REQUIRED ACTION — Below are lines of data; restate word for word those running from the line containing "none -> purple 1x1 brick [691,108,718,134]" to the line containing "none -> red 1x1 round brick [374,334,411,397]", inclusive, and no others.

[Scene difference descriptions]

###

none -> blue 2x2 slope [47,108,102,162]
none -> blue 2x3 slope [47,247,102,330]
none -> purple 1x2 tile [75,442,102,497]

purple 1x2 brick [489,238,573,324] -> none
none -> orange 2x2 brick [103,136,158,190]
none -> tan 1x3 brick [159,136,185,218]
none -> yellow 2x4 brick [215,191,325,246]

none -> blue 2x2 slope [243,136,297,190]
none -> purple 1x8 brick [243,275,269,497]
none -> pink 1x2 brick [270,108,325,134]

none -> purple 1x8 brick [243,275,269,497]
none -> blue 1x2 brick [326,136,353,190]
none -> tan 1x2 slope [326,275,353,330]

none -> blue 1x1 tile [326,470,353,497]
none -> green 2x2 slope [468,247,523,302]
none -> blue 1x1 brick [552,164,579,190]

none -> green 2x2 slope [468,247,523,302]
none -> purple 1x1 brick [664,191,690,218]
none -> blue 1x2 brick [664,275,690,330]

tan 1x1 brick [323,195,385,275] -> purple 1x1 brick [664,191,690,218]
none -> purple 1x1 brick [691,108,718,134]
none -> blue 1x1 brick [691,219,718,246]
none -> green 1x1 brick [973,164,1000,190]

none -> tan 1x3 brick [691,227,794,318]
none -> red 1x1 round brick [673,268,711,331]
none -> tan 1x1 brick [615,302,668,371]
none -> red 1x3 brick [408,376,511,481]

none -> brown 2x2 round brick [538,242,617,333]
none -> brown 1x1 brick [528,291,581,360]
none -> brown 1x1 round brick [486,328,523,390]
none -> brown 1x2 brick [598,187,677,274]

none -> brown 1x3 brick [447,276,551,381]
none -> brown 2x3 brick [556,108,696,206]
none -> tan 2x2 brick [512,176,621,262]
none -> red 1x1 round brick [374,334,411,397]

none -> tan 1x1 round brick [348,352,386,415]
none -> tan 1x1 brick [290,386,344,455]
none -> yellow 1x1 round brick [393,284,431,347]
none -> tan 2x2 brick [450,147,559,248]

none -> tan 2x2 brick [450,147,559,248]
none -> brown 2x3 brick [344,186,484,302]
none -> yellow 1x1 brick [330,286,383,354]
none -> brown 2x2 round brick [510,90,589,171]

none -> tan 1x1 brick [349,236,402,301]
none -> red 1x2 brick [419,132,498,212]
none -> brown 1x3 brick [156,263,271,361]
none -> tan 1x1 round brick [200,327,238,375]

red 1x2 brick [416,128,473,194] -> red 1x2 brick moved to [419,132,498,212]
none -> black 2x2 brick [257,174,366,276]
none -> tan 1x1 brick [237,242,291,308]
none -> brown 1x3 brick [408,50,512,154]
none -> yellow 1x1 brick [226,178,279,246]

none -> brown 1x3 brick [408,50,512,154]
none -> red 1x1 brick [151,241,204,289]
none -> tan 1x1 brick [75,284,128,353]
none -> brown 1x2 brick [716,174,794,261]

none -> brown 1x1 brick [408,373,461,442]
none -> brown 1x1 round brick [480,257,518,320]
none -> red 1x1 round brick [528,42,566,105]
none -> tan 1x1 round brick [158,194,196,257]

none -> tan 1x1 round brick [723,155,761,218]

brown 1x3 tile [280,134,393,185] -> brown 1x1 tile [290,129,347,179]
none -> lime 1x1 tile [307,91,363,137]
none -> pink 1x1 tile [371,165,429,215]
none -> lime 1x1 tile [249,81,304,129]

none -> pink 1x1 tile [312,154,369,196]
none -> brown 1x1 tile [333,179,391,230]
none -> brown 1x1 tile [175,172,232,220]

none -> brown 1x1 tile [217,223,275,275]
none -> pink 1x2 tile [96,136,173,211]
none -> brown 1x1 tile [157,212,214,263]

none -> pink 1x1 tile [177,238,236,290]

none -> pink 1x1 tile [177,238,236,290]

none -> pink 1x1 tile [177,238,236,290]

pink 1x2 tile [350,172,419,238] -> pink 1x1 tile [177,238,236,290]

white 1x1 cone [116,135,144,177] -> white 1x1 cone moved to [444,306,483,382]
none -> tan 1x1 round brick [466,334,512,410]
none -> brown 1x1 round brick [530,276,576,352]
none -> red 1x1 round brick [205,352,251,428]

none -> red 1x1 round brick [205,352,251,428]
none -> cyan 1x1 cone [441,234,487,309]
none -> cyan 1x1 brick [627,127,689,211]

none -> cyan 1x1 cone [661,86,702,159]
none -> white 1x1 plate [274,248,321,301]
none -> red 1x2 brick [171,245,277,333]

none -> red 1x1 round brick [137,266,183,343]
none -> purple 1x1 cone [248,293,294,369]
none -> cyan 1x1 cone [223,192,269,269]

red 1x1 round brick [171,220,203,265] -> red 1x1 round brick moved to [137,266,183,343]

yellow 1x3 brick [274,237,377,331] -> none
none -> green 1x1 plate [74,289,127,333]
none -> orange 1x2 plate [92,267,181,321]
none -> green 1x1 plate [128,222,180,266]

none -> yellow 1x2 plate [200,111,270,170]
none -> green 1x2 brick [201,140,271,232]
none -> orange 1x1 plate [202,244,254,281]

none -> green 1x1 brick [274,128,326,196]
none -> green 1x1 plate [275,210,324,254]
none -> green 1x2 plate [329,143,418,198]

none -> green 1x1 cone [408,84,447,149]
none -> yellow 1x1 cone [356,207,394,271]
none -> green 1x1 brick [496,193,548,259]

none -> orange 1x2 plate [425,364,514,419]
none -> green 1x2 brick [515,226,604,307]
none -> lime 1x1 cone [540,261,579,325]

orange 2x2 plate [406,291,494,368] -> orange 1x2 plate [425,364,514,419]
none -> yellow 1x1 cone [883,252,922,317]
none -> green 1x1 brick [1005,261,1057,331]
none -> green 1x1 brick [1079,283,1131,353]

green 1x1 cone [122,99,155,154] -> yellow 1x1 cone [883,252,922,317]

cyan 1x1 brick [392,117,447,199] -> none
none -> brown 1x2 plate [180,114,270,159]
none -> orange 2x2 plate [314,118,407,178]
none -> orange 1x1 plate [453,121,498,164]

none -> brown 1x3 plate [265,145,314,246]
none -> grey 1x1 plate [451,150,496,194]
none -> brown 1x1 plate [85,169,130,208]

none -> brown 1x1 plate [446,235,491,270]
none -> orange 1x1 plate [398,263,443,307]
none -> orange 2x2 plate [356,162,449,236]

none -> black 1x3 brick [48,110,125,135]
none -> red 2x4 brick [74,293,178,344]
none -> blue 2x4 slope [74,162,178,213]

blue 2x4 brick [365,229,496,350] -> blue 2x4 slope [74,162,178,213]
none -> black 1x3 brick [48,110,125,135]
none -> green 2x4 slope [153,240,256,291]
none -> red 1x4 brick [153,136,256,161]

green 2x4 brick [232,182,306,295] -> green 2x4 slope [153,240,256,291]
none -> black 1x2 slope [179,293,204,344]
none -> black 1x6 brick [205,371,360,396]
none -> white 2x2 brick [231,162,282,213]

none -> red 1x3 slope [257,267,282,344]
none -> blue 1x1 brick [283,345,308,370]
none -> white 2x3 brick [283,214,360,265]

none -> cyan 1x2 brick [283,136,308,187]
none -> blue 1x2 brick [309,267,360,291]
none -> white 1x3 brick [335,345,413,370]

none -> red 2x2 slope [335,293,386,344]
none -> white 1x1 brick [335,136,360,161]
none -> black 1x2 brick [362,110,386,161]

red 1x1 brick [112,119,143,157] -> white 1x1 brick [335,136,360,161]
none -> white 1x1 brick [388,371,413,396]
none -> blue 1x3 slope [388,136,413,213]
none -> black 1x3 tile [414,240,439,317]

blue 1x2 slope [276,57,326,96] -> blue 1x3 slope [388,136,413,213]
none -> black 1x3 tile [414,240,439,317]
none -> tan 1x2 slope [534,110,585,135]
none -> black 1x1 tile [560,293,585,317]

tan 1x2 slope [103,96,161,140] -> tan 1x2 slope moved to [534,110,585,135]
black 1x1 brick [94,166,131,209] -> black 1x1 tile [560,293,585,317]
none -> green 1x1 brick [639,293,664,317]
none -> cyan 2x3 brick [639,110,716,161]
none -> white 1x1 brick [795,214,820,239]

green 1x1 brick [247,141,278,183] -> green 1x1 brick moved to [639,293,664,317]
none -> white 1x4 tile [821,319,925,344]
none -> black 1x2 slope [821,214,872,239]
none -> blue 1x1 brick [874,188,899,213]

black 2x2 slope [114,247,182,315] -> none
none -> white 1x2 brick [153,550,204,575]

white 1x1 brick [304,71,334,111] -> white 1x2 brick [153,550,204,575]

###

FINISHED TASK —
none -> purple 1x1 brick [691,108,718,134]
none -> blue 1x1 brick [691,219,718,246]
none -> green 1x1 brick [973,164,1000,190]

none -> tan 1x3 brick [691,227,794,318]
none -> red 1x1 round brick [673,268,711,331]
none -> tan 1x1 brick [615,302,668,371]
none -> red 1x3 brick [408,376,511,481]

none -> brown 2x2 round brick [538,242,617,333]
none -> brown 1x1 brick [528,291,581,360]
none -> brown 1x1 round brick [486,328,523,390]
none -> brown 1x2 brick [598,187,677,274]

none -> brown 1x3 brick [447,276,551,381]
none -> brown 2x3 brick [556,108,696,206]
none -> tan 2x2 brick [512,176,621,262]
none -> red 1x1 round brick [374,334,411,397]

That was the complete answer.